:: Your instructions ::
Copy out every one of the following rows word for word, with nothing changed.

Target pointing data
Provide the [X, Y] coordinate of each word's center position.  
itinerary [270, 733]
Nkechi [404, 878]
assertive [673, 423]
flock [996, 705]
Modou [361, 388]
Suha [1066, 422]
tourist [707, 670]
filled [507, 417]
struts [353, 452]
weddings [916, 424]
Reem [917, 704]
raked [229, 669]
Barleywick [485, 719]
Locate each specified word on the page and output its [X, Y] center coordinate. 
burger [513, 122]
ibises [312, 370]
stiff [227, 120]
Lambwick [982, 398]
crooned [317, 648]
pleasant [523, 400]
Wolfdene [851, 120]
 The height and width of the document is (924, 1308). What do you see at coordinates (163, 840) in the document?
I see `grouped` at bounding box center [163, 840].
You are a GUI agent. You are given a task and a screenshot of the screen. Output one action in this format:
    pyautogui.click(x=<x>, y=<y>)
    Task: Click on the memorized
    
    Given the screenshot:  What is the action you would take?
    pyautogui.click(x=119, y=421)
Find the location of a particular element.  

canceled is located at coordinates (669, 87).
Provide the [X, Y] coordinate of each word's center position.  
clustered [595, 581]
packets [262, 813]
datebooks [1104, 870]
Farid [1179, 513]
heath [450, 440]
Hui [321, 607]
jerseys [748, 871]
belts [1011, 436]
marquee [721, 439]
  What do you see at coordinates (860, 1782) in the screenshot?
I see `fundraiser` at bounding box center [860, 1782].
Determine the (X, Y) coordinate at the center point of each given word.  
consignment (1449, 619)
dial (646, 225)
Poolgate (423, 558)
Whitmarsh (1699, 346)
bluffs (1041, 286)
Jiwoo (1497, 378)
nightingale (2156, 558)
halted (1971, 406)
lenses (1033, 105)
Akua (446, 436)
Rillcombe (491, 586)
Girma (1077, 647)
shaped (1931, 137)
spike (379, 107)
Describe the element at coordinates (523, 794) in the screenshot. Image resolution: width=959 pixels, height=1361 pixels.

:: Exercise result ::
Provide the [X, Y] coordinate of each word's center position.  
itinerary [270, 733]
Nkechi [404, 878]
assertive [673, 423]
flock [996, 705]
Modou [361, 388]
Suha [1066, 422]
tourist [707, 670]
filled [507, 417]
struts [353, 452]
weddings [916, 424]
Reem [917, 704]
raked [229, 669]
Barleywick [485, 719]
Locate each specified word on the page and output its [X, Y] center coordinate. 
burger [513, 122]
ibises [312, 370]
stiff [227, 120]
Lambwick [982, 398]
crooned [317, 648]
pleasant [523, 400]
Wolfdene [851, 120]
 The height and width of the document is (924, 1308). What do you see at coordinates (163, 840) in the document?
I see `grouped` at bounding box center [163, 840].
You are a GUI agent. You are given a task and a screenshot of the screen. Output one action in this format:
    pyautogui.click(x=<x>, y=<y>)
    Task: Click on the memorized
    
    Given the screenshot:  What is the action you would take?
    pyautogui.click(x=119, y=421)
Find the location of a particular element.  

canceled is located at coordinates (669, 87).
Provide the [X, Y] coordinate of each word's center position.  
clustered [595, 581]
packets [262, 813]
datebooks [1104, 870]
Farid [1179, 513]
heath [450, 440]
Hui [321, 607]
jerseys [748, 871]
belts [1011, 436]
marquee [721, 439]
  What do you see at coordinates (860, 1782) in the screenshot?
I see `fundraiser` at bounding box center [860, 1782].
Determine the (X, Y) coordinate at the center point of each given word.  
consignment (1449, 619)
dial (646, 225)
Poolgate (423, 558)
Whitmarsh (1699, 346)
bluffs (1041, 286)
Jiwoo (1497, 378)
nightingale (2156, 558)
halted (1971, 406)
lenses (1033, 105)
Akua (446, 436)
Rillcombe (491, 586)
Girma (1077, 647)
shaped (1931, 137)
spike (379, 107)
Describe the element at coordinates (523, 794) in the screenshot. Image resolution: width=959 pixels, height=1361 pixels.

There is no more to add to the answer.